- PROBLEM STATEMENT -
Scan the records beneath this line for the line holding "RFID2 pin RST: A5 -> 13" and the line holding "RTC pin GND: none -> GND", then transcribe exactly those two and all lines between.

- DATA FOR THE TASK -
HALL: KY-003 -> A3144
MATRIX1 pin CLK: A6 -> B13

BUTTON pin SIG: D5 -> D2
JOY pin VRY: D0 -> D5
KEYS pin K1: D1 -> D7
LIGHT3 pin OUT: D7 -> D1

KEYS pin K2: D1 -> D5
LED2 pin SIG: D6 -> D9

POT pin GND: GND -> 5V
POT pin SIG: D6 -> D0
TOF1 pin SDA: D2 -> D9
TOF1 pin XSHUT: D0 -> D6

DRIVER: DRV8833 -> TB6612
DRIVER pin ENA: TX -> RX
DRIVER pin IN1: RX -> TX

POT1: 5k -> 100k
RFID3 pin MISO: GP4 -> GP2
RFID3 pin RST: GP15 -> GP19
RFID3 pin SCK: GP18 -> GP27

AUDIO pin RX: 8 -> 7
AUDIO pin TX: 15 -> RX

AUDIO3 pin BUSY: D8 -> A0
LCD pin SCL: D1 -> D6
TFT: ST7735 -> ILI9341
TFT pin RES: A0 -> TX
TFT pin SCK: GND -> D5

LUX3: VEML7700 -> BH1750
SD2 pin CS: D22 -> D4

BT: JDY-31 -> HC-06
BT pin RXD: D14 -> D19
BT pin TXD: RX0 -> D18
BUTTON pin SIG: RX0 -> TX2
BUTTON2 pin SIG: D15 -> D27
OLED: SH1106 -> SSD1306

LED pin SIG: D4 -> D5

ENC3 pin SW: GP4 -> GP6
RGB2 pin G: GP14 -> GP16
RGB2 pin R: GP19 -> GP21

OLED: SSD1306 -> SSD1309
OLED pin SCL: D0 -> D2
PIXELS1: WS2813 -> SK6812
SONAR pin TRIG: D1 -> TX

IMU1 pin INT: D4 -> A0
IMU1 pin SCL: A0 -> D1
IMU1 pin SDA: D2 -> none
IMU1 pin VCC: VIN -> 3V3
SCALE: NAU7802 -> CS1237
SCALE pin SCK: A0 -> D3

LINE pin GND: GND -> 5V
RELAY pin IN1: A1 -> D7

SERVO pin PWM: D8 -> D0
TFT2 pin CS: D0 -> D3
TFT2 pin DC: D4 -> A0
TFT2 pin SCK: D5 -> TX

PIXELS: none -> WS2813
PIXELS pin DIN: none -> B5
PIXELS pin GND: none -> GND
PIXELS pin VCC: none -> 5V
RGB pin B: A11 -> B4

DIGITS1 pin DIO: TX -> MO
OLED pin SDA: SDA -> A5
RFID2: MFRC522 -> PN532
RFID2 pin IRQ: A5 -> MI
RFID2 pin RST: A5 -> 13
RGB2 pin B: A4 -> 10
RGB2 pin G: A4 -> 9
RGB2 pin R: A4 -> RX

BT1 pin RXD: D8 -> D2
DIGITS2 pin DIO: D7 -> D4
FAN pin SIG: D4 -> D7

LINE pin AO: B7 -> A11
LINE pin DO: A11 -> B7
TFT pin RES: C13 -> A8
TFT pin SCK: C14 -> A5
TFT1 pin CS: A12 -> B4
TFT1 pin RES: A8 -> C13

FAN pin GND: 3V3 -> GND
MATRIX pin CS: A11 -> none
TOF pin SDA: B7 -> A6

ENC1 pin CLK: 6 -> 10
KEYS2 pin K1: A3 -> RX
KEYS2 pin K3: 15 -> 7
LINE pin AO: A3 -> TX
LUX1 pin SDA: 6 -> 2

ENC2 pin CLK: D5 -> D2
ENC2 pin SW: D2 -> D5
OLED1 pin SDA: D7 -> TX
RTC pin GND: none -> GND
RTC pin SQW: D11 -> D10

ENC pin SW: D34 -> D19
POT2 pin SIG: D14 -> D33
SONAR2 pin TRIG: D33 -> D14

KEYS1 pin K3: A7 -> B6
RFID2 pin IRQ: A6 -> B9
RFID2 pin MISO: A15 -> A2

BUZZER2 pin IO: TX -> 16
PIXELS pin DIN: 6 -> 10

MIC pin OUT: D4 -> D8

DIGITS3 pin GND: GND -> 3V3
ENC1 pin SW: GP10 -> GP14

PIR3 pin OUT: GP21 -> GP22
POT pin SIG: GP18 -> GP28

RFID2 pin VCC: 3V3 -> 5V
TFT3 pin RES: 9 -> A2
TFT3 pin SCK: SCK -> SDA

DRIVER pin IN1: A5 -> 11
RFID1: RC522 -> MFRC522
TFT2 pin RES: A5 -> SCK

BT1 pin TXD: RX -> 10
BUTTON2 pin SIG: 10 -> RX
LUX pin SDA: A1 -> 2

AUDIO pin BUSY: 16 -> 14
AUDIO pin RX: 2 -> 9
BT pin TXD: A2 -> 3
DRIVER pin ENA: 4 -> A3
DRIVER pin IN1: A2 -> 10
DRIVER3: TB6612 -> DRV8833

- EXPECTED ANSWER -
RFID2 pin RST: A5 -> 13
RGB2 pin B: A4 -> 10
RGB2 pin G: A4 -> 9
RGB2 pin R: A4 -> RX

BT1 pin RXD: D8 -> D2
DIGITS2 pin DIO: D7 -> D4
FAN pin SIG: D4 -> D7

LINE pin AO: B7 -> A11
LINE pin DO: A11 -> B7
TFT pin RES: C13 -> A8
TFT pin SCK: C14 -> A5
TFT1 pin CS: A12 -> B4
TFT1 pin RES: A8 -> C13

FAN pin GND: 3V3 -> GND
MATRIX pin CS: A11 -> none
TOF pin SDA: B7 -> A6

ENC1 pin CLK: 6 -> 10
KEYS2 pin K1: A3 -> RX
KEYS2 pin K3: 15 -> 7
LINE pin AO: A3 -> TX
LUX1 pin SDA: 6 -> 2

ENC2 pin CLK: D5 -> D2
ENC2 pin SW: D2 -> D5
OLED1 pin SDA: D7 -> TX
RTC pin GND: none -> GND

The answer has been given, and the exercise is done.